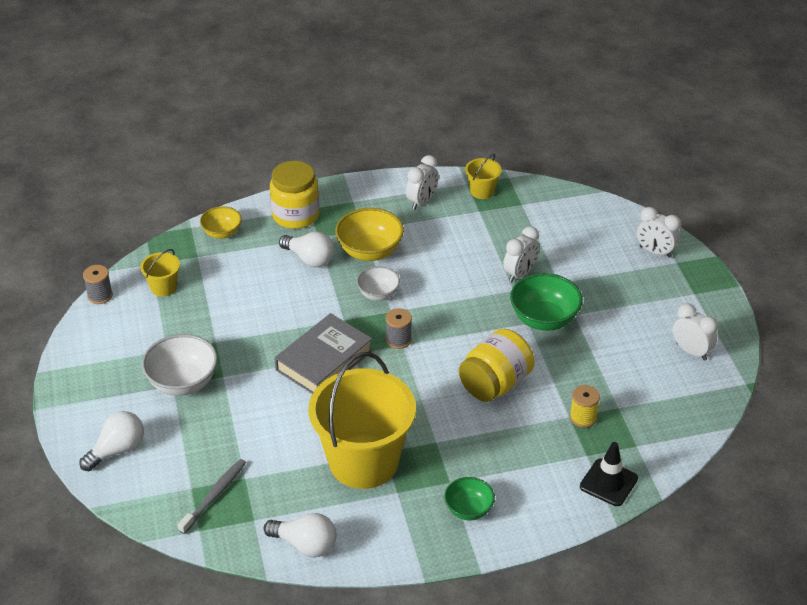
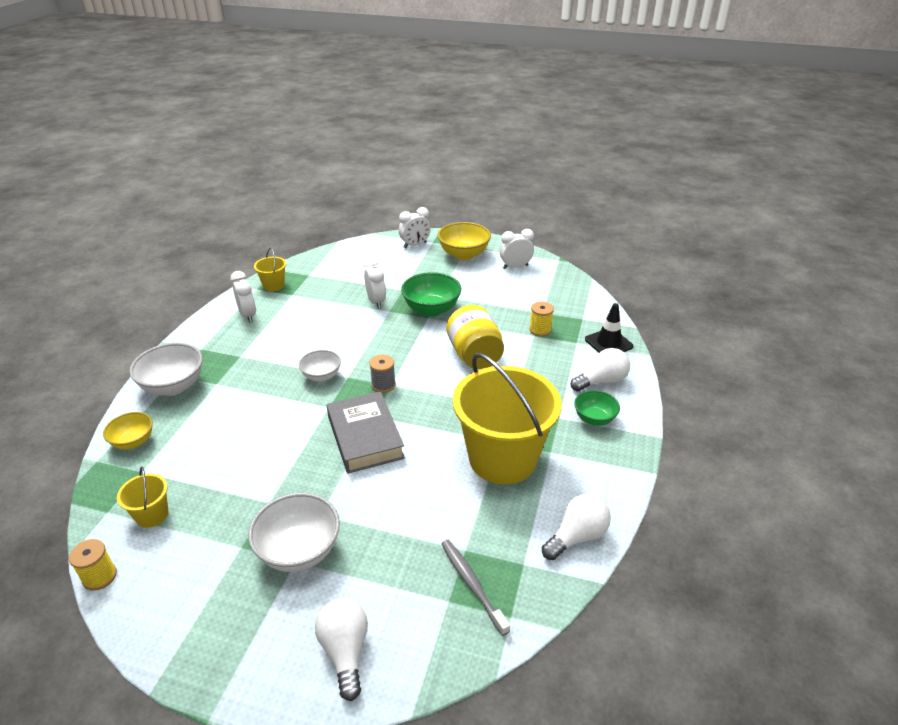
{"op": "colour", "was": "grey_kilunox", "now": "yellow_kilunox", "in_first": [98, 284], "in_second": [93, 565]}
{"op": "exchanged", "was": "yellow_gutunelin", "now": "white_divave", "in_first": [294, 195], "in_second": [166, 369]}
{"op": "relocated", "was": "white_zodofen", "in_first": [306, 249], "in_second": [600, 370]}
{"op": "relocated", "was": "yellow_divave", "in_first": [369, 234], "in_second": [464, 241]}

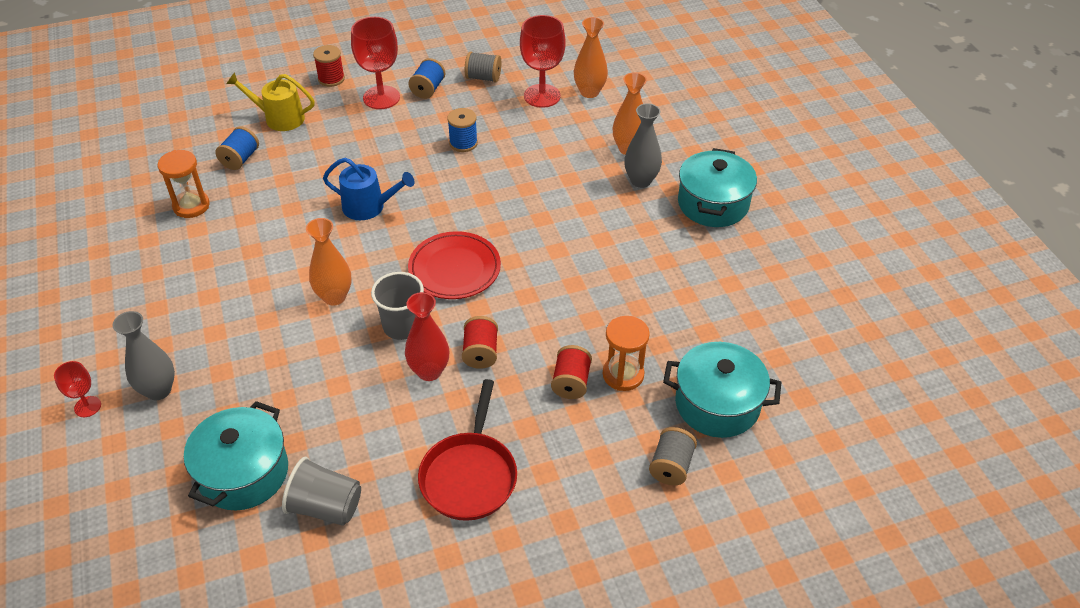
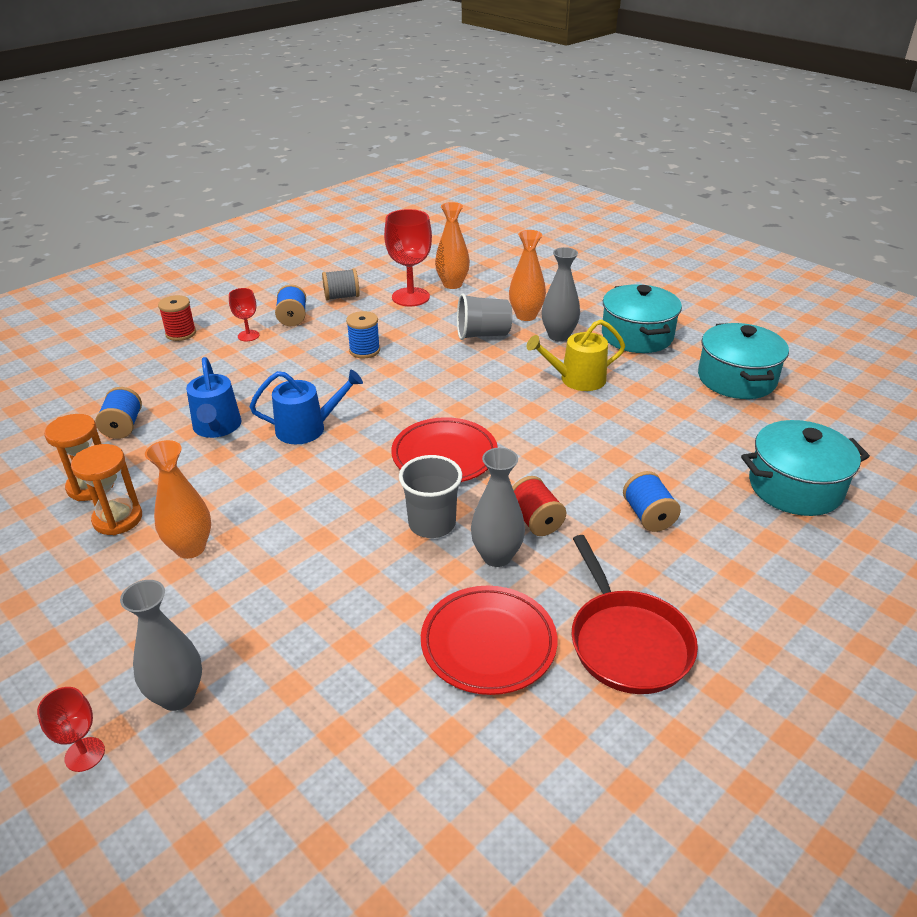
{"op": "relocated", "was": "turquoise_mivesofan", "in_first": [236, 456], "in_second": [743, 361]}
{"op": "relocated", "was": "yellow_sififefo", "in_first": [270, 101], "in_second": [576, 355]}
{"op": "relocated", "was": "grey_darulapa", "in_first": [321, 491], "in_second": [484, 316]}
{"op": "relocated", "was": "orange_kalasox", "in_first": [329, 262], "in_second": [178, 499]}
{"op": "size", "was": "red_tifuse", "in_first": [375, 63], "in_second": [244, 315], "ratio": 0.53}
{"op": "colour", "was": "red_kalasox", "now": "grey_kalasox", "in_first": [427, 336], "in_second": [498, 507]}
{"op": "colour", "was": "red_kilunox", "now": "blue_kilunox", "in_first": [571, 372], "in_second": [652, 501]}
{"op": "relocated", "was": "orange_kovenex", "in_first": [626, 353], "in_second": [106, 489]}
{"op": "missing", "was": "grey_kilunox", "in_first": [673, 456]}
{"op": "appeared", "now": "blue_sififefo", "in_second": [213, 397]}
{"op": "appeared", "now": "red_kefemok", "in_second": [489, 640]}

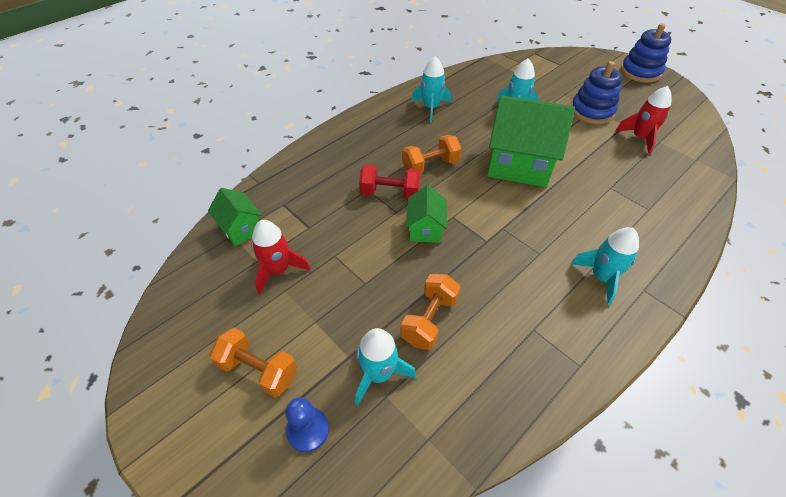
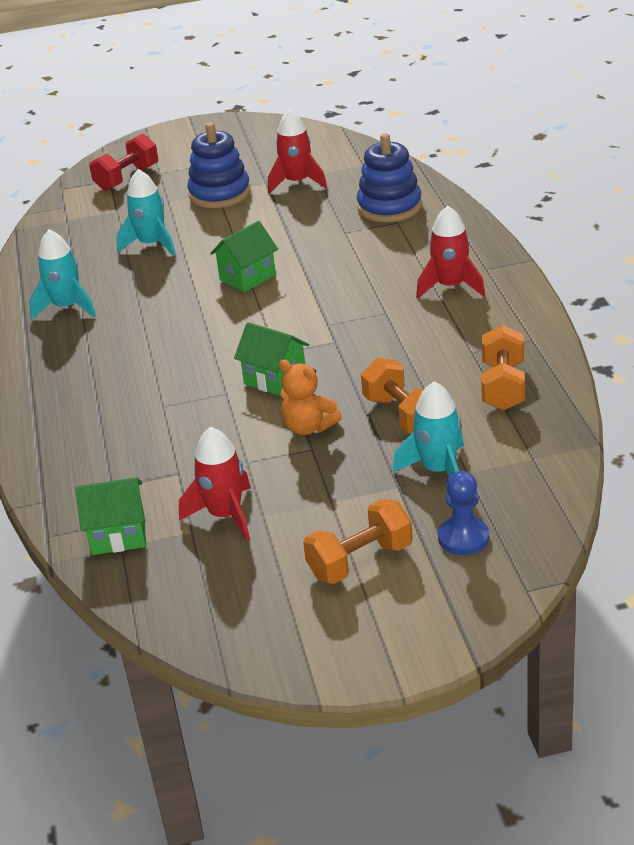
{"op": "relocated", "was": "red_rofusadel", "in_first": [390, 181], "in_second": [123, 162]}
{"op": "relocated", "was": "orange_rofusadel", "in_first": [432, 154], "in_second": [503, 368]}
{"op": "size", "was": "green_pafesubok", "in_first": [531, 141], "in_second": [244, 256], "ratio": 0.52}
{"op": "colour", "was": "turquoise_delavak", "now": "red_delavak", "in_first": [605, 266], "in_second": [450, 252]}
{"op": "relocated", "was": "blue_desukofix", "in_first": [646, 53], "in_second": [389, 177]}
{"op": "appeared", "now": "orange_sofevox", "in_second": [310, 397]}

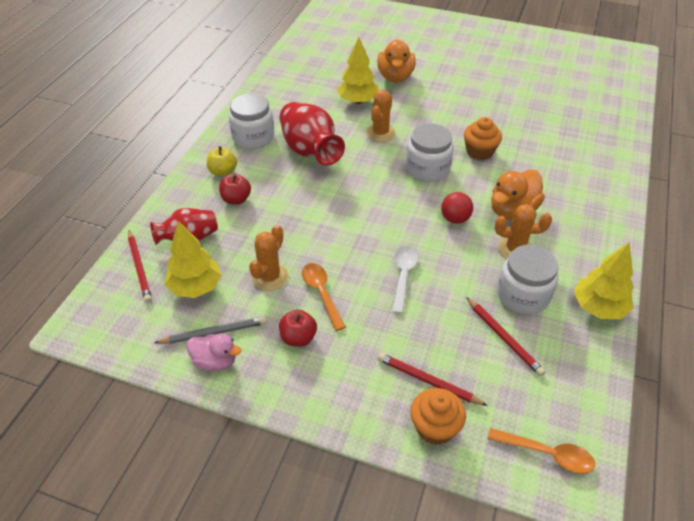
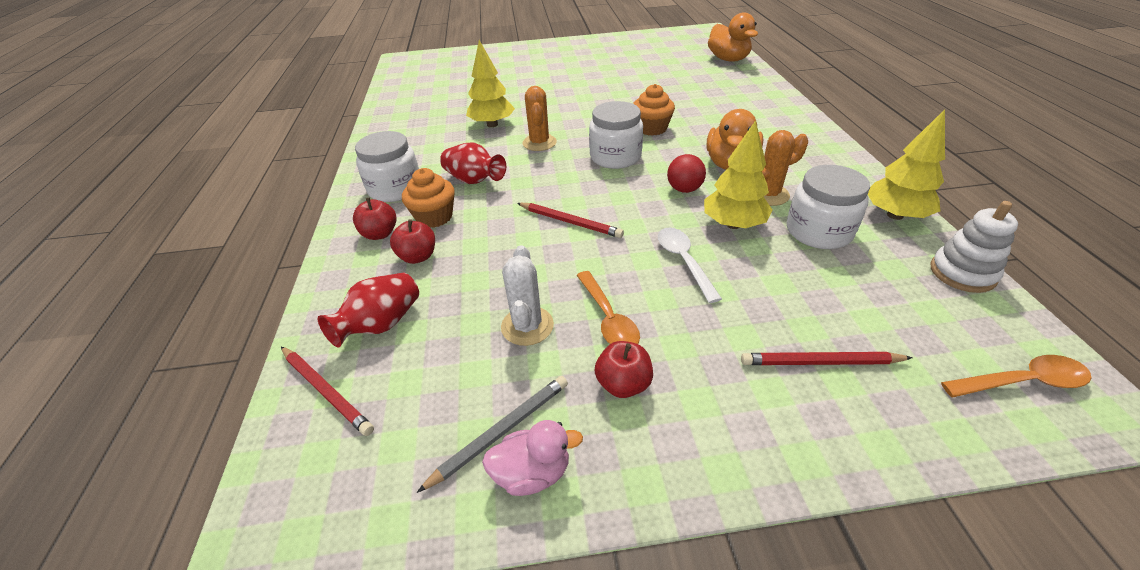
{"op": "relocated", "was": "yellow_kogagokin", "in_first": [193, 259], "in_second": [738, 174]}
{"op": "colour", "was": "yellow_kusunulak", "now": "red_kusunulak", "in_first": [222, 161], "in_second": [375, 219]}
{"op": "colour", "was": "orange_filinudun", "now": "white_filinudun", "in_first": [268, 258], "in_second": [527, 295]}
{"op": "size", "was": "red_kalasox", "in_first": [312, 134], "in_second": [473, 163], "ratio": 0.64}
{"op": "spun", "was": "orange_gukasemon", "in_first": [324, 297], "in_second": [608, 307], "clockwise": -150}
{"op": "relocated", "was": "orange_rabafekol", "in_first": [396, 61], "in_second": [733, 37]}
{"op": "relocated", "was": "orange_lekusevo", "in_first": [438, 416], "in_second": [428, 198]}
{"op": "relocated", "was": "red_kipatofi", "in_first": [505, 336], "in_second": [570, 220]}
{"op": "appeared", "now": "white_desukofix", "in_second": [974, 247]}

────────────────

What to work on —
Give back the full listing verbatim, skipping each picture.

Solution to this problem —
{"op": "colour", "was": "grey_kilunox", "now": "yellow_kilunox", "in_first": [98, 284], "in_second": [93, 565]}
{"op": "exchanged", "was": "yellow_gutunelin", "now": "white_divave", "in_first": [294, 195], "in_second": [166, 369]}
{"op": "relocated", "was": "white_zodofen", "in_first": [306, 249], "in_second": [600, 370]}
{"op": "relocated", "was": "yellow_divave", "in_first": [369, 234], "in_second": [464, 241]}

{"op": "relocated", "was": "turquoise_mivesofan", "in_first": [236, 456], "in_second": [743, 361]}
{"op": "relocated", "was": "yellow_sififefo", "in_first": [270, 101], "in_second": [576, 355]}
{"op": "relocated", "was": "grey_darulapa", "in_first": [321, 491], "in_second": [484, 316]}
{"op": "relocated", "was": "orange_kalasox", "in_first": [329, 262], "in_second": [178, 499]}
{"op": "size", "was": "red_tifuse", "in_first": [375, 63], "in_second": [244, 315], "ratio": 0.53}
{"op": "colour", "was": "red_kalasox", "now": "grey_kalasox", "in_first": [427, 336], "in_second": [498, 507]}
{"op": "colour", "was": "red_kilunox", "now": "blue_kilunox", "in_first": [571, 372], "in_second": [652, 501]}
{"op": "relocated", "was": "orange_kovenex", "in_first": [626, 353], "in_second": [106, 489]}
{"op": "missing", "was": "grey_kilunox", "in_first": [673, 456]}
{"op": "appeared", "now": "blue_sififefo", "in_second": [213, 397]}
{"op": "appeared", "now": "red_kefemok", "in_second": [489, 640]}

{"op": "relocated", "was": "red_rofusadel", "in_first": [390, 181], "in_second": [123, 162]}
{"op": "relocated", "was": "orange_rofusadel", "in_first": [432, 154], "in_second": [503, 368]}
{"op": "size", "was": "green_pafesubok", "in_first": [531, 141], "in_second": [244, 256], "ratio": 0.52}
{"op": "colour", "was": "turquoise_delavak", "now": "red_delavak", "in_first": [605, 266], "in_second": [450, 252]}
{"op": "relocated", "was": "blue_desukofix", "in_first": [646, 53], "in_second": [389, 177]}
{"op": "appeared", "now": "orange_sofevox", "in_second": [310, 397]}

{"op": "relocated", "was": "yellow_kogagokin", "in_first": [193, 259], "in_second": [738, 174]}
{"op": "colour", "was": "yellow_kusunulak", "now": "red_kusunulak", "in_first": [222, 161], "in_second": [375, 219]}
{"op": "colour", "was": "orange_filinudun", "now": "white_filinudun", "in_first": [268, 258], "in_second": [527, 295]}
{"op": "size", "was": "red_kalasox", "in_first": [312, 134], "in_second": [473, 163], "ratio": 0.64}
{"op": "spun", "was": "orange_gukasemon", "in_first": [324, 297], "in_second": [608, 307], "clockwise": -150}
{"op": "relocated", "was": "orange_rabafekol", "in_first": [396, 61], "in_second": [733, 37]}
{"op": "relocated", "was": "orange_lekusevo", "in_first": [438, 416], "in_second": [428, 198]}
{"op": "relocated", "was": "red_kipatofi", "in_first": [505, 336], "in_second": [570, 220]}
{"op": "appeared", "now": "white_desukofix", "in_second": [974, 247]}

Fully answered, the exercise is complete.